Data block
-*-
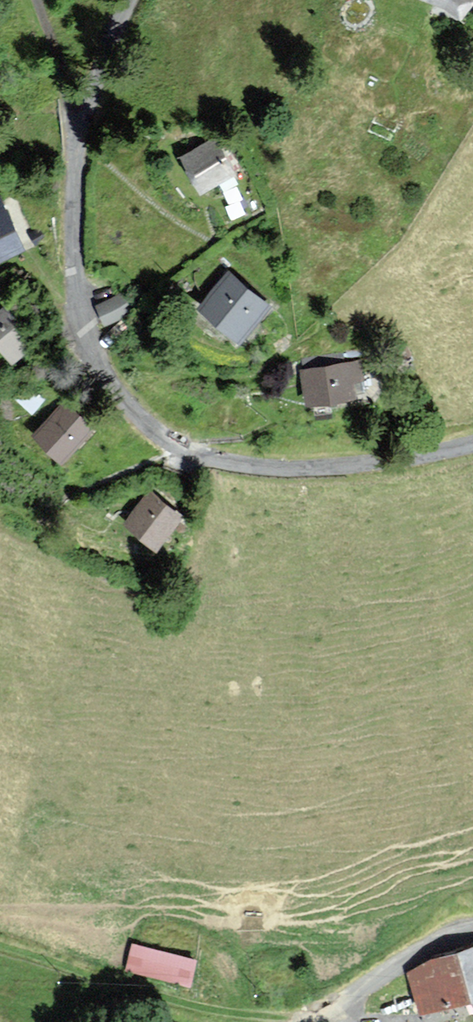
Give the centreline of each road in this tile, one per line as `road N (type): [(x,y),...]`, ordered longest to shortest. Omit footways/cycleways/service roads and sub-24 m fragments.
road 1 (unclassified): [(127,0),(79,131),(75,165),(74,277),(90,346),(119,397),(152,432),(202,458),(337,468),(472,447)]
road 2 (track): [(318,1020),(214,1008),(0,949)]
road 3 (unclassified): [(314,1021),(432,943),(472,930)]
-*-
Exclude images. Return the data above verbatim.

Result of the task
Give the centreline of each road in this tile, one per line as `road N (type): [(x,y),...]`, ordered longest to shortest. Omit footways/cycleways/service roads and sub-24 m fragments.
road 1 (unclassified): [(127,0),(79,131),(75,165),(74,277),(90,346),(119,397),(152,432),(202,458),(337,468),(472,447)]
road 2 (track): [(318,1020),(214,1008),(0,949)]
road 3 (unclassified): [(314,1021),(432,943),(472,930)]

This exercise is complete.